[Task statement]: Filter the entries below down to the lines that hold "orange".

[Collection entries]
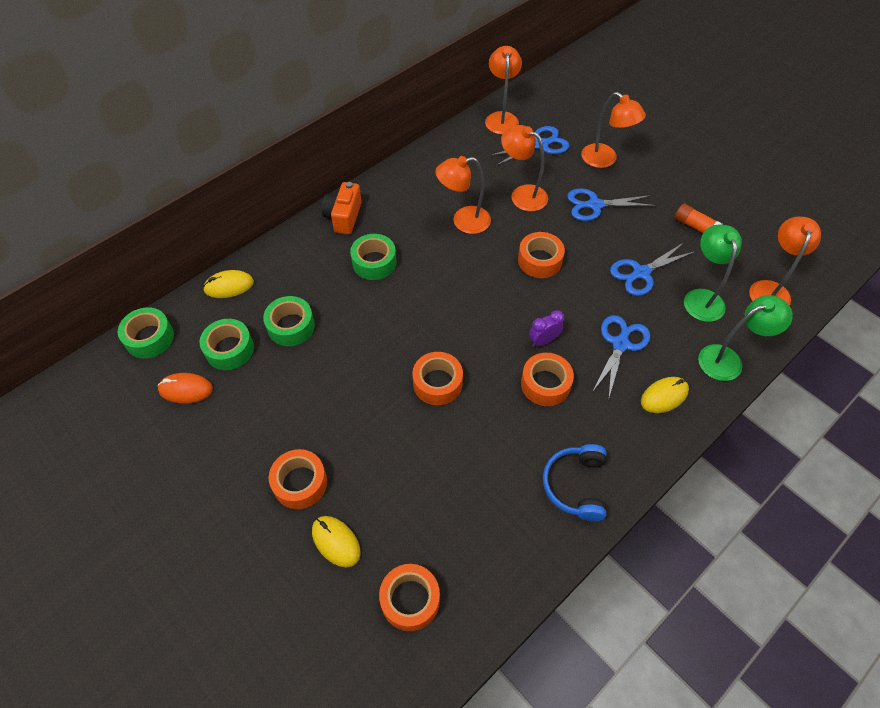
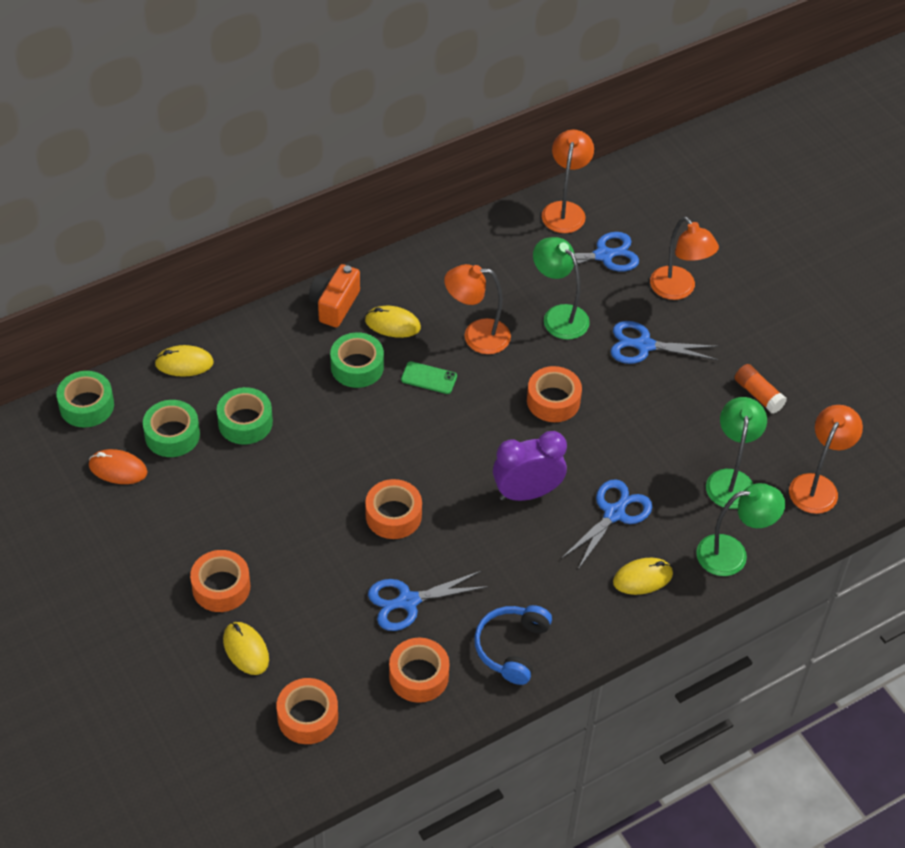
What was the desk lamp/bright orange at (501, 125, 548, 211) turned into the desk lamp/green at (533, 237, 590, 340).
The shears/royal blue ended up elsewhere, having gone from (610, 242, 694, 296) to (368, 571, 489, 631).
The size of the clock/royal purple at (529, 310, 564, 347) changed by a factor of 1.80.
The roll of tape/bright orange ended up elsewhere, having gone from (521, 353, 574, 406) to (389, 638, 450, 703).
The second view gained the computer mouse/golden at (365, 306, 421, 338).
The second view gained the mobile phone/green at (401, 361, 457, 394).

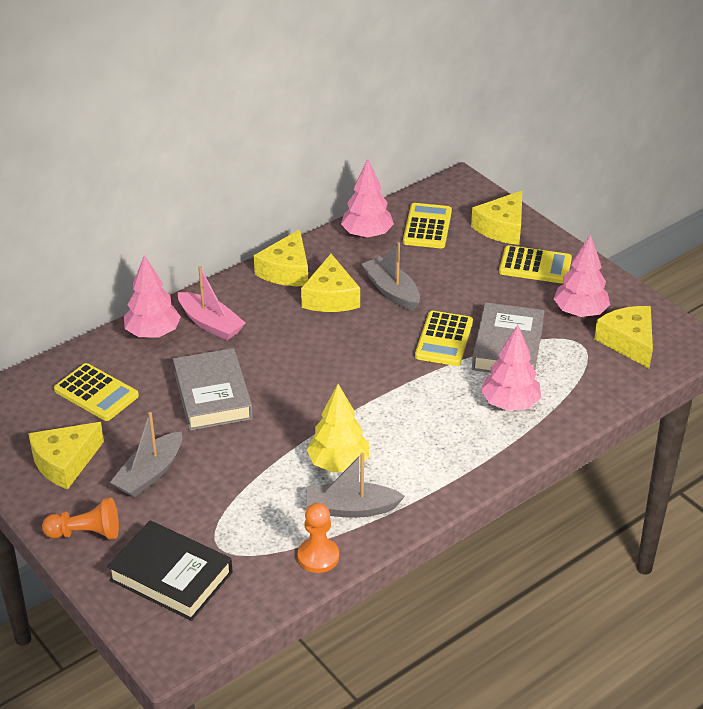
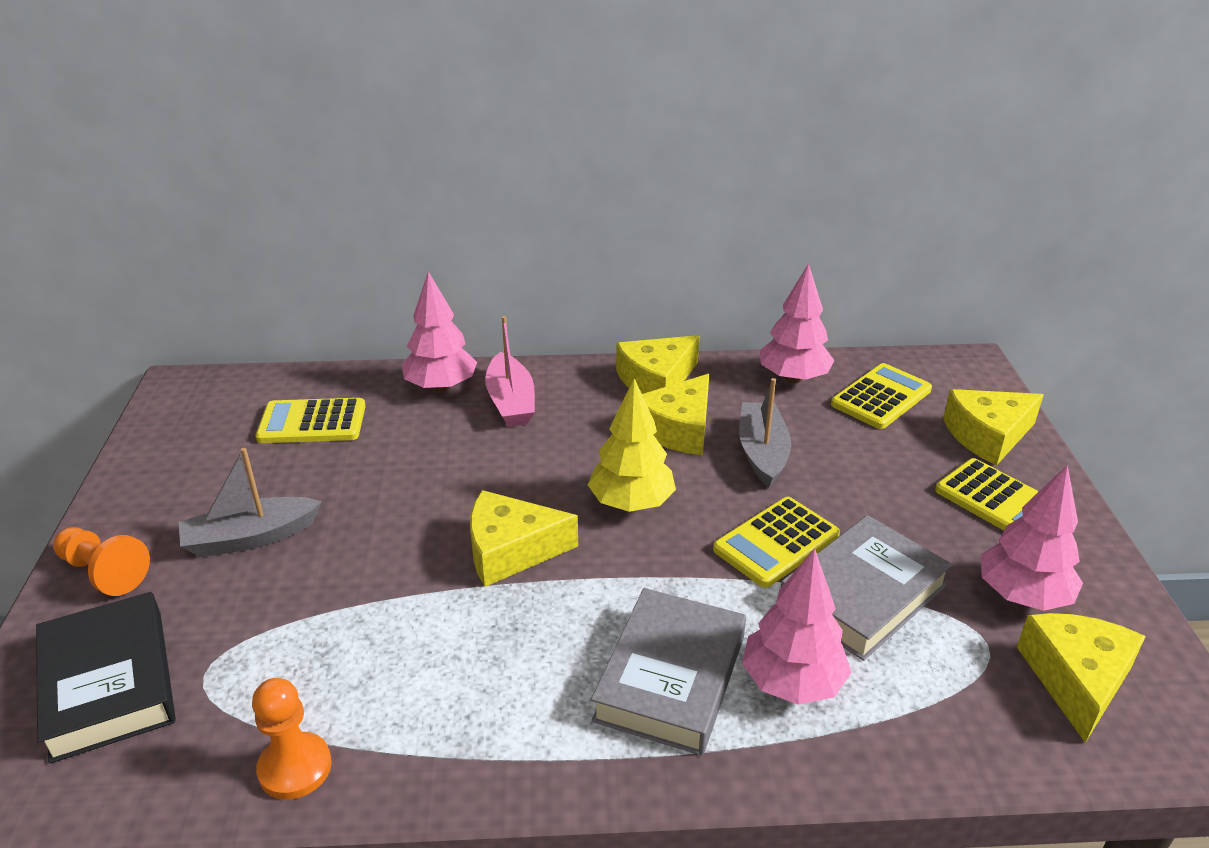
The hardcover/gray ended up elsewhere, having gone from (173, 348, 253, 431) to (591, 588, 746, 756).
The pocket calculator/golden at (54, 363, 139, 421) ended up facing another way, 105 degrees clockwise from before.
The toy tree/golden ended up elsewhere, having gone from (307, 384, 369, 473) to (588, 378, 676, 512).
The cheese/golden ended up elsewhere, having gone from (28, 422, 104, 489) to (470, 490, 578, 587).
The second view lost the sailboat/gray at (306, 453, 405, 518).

[Result]:
What was the desk lamp/bright orange at (501, 125, 548, 211) turned into the desk lamp/green at (533, 237, 590, 340).
The roll of tape/bright orange ended up elsewhere, having gone from (521, 353, 574, 406) to (389, 638, 450, 703).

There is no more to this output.